* Data provided *
--------------------------------

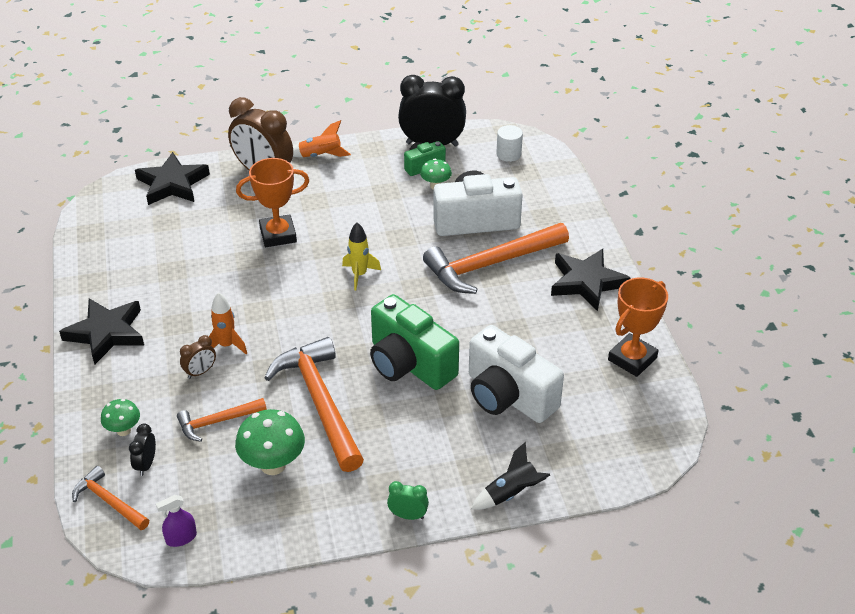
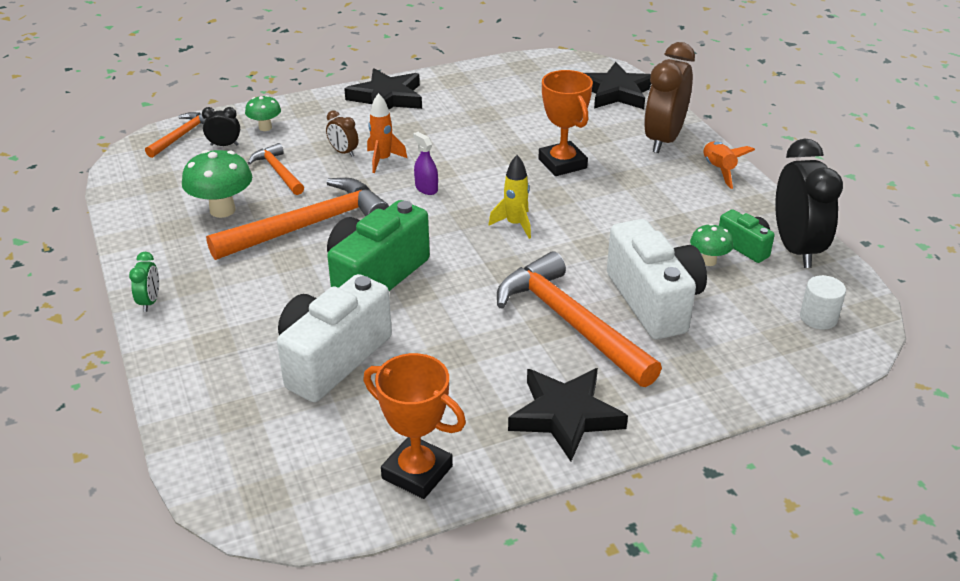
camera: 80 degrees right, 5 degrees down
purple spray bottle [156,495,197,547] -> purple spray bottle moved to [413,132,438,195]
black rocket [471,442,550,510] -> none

--------------------------------

* Aim of the task *
An exact copy of the listing above is to be set down, with no pictures in it.

* Answer below *
camera: 80 degrees right, 5 degrees down
purple spray bottle [156,495,197,547] -> purple spray bottle moved to [413,132,438,195]
black rocket [471,442,550,510] -> none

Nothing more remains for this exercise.